For the material that follows, return exactly the lines from the one with "blue 1x1 brick [262,62,310,125]" through the one with "white 2x3 brick", both ends included.

((

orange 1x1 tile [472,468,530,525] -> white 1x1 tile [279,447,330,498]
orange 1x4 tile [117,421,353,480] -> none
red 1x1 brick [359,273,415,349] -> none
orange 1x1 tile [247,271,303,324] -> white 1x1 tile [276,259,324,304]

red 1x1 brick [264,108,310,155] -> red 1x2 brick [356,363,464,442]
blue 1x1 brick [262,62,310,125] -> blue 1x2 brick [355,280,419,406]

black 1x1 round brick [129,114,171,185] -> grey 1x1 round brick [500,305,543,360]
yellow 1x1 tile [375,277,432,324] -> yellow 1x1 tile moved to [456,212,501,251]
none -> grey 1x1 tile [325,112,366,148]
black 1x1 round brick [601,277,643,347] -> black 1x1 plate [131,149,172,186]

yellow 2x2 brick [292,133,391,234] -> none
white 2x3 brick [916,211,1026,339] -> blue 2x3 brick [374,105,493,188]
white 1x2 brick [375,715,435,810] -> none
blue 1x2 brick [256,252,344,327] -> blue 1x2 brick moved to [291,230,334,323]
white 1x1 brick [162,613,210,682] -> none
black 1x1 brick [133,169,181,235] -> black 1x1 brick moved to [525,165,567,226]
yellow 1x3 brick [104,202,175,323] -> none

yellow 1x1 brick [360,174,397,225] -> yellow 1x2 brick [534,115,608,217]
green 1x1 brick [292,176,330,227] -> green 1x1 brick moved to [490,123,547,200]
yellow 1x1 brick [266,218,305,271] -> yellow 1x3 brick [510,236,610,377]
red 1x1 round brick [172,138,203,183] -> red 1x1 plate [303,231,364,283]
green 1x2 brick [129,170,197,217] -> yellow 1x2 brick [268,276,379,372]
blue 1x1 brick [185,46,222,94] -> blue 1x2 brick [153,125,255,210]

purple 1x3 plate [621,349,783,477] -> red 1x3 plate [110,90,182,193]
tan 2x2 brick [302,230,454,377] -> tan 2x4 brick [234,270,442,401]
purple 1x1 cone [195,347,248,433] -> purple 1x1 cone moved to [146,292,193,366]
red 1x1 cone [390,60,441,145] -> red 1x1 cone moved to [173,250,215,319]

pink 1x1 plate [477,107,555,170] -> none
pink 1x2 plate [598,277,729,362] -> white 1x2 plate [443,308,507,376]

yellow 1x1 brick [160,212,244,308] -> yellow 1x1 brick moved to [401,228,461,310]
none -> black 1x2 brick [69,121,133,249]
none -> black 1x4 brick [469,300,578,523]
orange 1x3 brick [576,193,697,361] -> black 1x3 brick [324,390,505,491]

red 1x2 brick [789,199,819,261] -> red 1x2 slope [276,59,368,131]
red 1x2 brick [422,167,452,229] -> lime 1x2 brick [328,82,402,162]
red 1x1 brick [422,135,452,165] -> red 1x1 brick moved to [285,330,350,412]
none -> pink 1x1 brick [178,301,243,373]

))

#### Written answer
blue 1x1 brick [262,62,310,125] -> blue 1x2 brick [355,280,419,406]

black 1x1 round brick [129,114,171,185] -> grey 1x1 round brick [500,305,543,360]
yellow 1x1 tile [375,277,432,324] -> yellow 1x1 tile moved to [456,212,501,251]
none -> grey 1x1 tile [325,112,366,148]
black 1x1 round brick [601,277,643,347] -> black 1x1 plate [131,149,172,186]

yellow 2x2 brick [292,133,391,234] -> none
white 2x3 brick [916,211,1026,339] -> blue 2x3 brick [374,105,493,188]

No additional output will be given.